Aim of the exercise:
Which lines in the data contain the word "lamp"? Please copy each of them.

Segment Open

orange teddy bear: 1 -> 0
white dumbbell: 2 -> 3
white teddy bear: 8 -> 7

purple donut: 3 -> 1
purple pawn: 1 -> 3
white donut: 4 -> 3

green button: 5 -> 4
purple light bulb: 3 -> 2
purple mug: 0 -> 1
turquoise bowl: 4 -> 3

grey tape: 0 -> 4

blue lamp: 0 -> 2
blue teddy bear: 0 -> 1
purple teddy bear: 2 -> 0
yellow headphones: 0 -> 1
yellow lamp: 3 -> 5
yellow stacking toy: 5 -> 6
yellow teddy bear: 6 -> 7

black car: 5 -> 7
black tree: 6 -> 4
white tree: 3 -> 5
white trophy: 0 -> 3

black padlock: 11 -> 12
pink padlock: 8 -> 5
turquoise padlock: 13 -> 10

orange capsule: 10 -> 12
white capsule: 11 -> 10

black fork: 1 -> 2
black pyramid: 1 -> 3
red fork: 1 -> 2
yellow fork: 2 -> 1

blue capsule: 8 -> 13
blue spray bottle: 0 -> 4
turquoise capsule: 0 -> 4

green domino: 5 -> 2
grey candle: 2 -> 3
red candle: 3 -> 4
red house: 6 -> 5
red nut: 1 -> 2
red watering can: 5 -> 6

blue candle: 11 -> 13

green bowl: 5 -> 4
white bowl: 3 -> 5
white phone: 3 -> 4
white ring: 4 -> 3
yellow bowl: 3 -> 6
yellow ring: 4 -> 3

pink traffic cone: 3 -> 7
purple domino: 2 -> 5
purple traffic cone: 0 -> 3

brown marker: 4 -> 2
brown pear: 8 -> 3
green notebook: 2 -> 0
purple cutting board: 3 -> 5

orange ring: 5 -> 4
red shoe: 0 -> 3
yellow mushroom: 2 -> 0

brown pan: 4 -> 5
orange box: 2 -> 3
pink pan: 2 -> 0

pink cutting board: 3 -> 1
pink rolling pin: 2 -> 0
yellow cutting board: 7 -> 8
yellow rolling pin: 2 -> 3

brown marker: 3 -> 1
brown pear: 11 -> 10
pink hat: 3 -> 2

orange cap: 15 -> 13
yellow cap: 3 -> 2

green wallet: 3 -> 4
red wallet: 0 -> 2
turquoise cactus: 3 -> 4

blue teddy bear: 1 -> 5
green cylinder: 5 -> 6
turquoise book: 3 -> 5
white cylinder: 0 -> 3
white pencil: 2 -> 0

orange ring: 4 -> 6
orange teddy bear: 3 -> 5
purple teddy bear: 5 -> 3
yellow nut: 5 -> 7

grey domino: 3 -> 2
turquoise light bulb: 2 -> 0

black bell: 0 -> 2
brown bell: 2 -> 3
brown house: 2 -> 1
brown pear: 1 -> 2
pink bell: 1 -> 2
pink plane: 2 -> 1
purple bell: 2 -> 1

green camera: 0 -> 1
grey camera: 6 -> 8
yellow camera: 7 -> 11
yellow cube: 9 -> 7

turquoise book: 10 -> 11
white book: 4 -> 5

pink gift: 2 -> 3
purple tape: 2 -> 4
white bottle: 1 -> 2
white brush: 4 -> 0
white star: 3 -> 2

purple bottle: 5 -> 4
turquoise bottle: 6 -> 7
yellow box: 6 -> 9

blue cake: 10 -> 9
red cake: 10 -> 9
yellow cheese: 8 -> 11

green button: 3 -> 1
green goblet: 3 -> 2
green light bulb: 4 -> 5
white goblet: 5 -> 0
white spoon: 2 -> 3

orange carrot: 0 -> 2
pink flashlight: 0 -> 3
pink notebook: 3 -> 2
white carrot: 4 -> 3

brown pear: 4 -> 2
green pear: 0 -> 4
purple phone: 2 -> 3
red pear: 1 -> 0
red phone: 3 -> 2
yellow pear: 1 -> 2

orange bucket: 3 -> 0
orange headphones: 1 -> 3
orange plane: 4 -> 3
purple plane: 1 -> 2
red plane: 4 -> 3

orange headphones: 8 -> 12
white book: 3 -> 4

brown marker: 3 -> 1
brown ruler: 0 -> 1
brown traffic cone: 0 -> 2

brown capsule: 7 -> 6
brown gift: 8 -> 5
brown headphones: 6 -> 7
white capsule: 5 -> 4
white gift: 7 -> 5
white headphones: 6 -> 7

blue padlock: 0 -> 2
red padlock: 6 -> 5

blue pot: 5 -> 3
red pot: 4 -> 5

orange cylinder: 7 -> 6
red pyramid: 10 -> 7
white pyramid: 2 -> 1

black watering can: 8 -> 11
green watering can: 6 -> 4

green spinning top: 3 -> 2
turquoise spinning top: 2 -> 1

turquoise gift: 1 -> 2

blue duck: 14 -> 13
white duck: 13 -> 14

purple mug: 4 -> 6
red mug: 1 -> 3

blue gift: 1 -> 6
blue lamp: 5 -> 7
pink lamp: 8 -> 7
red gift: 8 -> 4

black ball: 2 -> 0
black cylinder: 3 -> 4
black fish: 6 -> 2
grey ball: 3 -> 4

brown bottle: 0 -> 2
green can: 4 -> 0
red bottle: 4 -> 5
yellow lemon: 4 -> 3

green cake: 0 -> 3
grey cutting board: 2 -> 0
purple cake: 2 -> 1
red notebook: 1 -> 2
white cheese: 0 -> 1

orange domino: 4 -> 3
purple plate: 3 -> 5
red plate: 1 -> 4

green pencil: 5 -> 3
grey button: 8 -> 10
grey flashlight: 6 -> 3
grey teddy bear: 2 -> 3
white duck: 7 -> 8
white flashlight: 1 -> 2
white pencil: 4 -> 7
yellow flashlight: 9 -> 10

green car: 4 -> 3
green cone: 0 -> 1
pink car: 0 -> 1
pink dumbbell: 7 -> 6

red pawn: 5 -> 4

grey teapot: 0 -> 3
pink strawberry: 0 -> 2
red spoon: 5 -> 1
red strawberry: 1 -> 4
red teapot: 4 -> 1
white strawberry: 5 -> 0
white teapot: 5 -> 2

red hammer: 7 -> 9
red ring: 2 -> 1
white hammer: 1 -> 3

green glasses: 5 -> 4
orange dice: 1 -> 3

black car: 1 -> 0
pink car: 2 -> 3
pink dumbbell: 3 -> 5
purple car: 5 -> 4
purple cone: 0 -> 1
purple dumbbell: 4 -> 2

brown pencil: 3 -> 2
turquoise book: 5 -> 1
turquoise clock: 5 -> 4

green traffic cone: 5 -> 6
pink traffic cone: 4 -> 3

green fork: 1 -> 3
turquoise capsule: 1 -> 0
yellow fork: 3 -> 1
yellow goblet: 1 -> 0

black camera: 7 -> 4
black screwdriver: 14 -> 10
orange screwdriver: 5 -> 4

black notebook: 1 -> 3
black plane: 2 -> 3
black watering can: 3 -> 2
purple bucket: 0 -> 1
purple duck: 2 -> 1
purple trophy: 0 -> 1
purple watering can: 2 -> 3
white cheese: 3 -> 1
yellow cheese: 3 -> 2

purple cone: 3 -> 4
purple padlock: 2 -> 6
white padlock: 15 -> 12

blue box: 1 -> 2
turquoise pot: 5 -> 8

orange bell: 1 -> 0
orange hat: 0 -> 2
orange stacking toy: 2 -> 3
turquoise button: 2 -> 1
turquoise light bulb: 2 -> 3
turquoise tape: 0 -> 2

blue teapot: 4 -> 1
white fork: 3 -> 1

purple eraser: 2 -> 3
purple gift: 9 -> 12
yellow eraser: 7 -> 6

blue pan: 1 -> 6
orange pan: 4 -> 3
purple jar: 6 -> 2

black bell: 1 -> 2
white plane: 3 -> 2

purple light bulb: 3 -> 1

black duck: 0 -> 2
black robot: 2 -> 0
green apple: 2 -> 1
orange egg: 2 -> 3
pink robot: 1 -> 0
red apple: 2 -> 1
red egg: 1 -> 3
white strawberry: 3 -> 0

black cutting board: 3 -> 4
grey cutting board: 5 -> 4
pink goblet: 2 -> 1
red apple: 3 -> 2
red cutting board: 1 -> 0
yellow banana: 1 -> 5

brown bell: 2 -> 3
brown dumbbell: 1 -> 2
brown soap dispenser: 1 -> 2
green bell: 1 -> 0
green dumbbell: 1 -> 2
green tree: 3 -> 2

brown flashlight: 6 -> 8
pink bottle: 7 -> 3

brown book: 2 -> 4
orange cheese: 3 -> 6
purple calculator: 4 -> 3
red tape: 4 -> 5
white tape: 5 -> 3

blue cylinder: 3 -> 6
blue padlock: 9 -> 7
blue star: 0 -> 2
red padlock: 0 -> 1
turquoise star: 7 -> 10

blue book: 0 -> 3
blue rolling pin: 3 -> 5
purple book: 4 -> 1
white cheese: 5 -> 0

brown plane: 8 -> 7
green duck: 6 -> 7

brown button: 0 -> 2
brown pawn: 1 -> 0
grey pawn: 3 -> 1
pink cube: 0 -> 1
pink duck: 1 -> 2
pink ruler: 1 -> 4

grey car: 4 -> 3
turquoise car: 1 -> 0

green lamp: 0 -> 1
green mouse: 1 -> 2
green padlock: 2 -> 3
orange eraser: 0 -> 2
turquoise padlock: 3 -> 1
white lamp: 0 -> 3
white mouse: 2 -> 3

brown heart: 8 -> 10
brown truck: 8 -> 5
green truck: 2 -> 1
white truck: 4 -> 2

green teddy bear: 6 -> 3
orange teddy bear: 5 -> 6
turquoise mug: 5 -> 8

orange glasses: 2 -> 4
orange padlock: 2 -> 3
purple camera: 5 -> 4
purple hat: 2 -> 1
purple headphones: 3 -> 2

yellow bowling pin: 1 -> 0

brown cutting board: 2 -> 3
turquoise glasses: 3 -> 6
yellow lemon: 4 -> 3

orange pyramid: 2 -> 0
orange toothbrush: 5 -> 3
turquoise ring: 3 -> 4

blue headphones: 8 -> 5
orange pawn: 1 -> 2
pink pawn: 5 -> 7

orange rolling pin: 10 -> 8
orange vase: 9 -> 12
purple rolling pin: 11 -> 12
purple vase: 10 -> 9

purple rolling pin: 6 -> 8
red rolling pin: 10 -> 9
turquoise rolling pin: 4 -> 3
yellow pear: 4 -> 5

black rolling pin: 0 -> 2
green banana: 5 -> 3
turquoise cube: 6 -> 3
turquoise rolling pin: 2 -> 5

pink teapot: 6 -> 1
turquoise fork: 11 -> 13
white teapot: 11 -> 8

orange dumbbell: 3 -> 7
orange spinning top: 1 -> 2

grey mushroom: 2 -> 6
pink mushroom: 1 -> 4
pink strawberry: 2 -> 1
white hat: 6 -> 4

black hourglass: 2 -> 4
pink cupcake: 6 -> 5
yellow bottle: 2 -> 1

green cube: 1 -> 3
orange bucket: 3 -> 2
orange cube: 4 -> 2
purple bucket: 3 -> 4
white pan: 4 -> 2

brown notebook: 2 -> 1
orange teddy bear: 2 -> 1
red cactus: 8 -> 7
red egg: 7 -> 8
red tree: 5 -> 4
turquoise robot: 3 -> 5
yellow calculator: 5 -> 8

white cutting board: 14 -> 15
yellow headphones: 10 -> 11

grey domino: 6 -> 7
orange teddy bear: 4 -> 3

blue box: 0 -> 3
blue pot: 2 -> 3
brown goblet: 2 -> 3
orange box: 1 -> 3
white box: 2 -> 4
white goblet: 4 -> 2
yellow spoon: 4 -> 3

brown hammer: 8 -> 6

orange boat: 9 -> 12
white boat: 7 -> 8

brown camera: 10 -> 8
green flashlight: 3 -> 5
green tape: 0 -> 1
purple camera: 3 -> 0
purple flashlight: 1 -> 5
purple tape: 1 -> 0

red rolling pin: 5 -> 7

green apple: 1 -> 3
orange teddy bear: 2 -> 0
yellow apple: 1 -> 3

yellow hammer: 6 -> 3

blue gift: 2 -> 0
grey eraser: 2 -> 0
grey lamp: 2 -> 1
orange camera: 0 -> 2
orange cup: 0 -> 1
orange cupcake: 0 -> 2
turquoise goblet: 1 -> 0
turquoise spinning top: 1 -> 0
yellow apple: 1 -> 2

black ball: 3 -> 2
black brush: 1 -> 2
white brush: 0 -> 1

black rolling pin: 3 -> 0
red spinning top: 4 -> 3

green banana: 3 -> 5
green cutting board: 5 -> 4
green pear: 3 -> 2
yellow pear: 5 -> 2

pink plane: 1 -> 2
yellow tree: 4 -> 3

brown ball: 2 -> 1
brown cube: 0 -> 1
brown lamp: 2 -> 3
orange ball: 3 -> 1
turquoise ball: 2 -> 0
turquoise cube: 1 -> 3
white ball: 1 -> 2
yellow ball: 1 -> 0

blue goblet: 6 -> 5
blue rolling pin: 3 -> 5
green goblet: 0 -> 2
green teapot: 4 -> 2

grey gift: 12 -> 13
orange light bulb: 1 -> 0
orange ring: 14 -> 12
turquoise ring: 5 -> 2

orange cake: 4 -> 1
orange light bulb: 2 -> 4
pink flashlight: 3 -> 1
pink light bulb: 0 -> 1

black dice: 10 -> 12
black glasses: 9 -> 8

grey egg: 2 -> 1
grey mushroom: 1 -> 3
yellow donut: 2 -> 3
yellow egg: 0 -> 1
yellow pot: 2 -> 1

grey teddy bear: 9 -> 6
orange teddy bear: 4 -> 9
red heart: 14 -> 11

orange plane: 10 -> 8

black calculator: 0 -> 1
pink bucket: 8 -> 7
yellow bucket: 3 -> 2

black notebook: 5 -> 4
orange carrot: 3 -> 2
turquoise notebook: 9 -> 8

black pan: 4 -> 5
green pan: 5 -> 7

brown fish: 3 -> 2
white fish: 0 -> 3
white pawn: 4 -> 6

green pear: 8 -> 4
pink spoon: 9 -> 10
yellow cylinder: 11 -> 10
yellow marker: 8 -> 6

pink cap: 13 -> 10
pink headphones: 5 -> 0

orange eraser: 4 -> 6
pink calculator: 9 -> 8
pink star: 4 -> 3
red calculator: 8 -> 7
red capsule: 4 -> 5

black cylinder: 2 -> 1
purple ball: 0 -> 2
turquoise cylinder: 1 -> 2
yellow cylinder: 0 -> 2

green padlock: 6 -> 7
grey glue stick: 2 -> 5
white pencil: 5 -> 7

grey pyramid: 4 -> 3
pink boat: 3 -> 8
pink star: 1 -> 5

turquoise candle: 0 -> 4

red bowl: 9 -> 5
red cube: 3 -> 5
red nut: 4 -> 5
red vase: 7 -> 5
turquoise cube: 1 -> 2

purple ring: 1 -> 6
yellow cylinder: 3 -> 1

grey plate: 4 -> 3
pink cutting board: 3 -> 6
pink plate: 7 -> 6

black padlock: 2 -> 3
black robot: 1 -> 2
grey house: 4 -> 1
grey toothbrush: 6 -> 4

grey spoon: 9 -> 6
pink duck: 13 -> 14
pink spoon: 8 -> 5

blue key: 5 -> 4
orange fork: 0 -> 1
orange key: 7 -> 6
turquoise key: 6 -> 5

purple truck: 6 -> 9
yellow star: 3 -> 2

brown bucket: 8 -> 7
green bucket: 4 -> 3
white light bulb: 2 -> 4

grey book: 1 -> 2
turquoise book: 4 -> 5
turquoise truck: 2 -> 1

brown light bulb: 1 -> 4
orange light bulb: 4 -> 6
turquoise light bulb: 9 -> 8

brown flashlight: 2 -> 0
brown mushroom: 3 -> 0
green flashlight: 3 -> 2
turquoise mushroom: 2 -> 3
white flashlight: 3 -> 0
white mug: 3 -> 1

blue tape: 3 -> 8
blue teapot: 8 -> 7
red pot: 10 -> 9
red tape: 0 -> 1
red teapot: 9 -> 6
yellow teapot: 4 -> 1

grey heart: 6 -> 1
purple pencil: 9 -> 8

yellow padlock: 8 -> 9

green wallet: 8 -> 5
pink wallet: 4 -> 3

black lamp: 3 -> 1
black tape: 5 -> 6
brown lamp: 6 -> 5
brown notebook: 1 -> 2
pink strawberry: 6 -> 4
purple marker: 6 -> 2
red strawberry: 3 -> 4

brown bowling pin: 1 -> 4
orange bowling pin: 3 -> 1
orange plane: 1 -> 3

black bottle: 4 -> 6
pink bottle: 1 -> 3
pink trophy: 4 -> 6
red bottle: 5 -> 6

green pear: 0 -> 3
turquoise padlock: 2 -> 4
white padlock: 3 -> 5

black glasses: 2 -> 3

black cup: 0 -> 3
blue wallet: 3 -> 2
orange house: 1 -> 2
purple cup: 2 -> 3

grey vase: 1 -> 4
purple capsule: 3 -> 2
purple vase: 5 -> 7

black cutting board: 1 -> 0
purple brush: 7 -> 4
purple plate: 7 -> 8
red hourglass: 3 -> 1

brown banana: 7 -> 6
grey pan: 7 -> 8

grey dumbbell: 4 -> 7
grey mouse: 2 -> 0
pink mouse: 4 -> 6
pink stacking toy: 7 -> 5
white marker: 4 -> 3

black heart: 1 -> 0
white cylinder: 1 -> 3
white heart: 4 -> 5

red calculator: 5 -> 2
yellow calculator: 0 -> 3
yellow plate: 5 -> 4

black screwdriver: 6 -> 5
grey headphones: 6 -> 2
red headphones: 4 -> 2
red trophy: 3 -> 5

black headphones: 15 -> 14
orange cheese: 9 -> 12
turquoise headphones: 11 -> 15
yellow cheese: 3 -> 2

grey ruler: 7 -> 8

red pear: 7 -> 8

Segment Closed

Result:
blue lamp: 0 -> 2
yellow lamp: 3 -> 5
blue lamp: 5 -> 7
pink lamp: 8 -> 7
green lamp: 0 -> 1
white lamp: 0 -> 3
grey lamp: 2 -> 1
brown lamp: 2 -> 3
black lamp: 3 -> 1
brown lamp: 6 -> 5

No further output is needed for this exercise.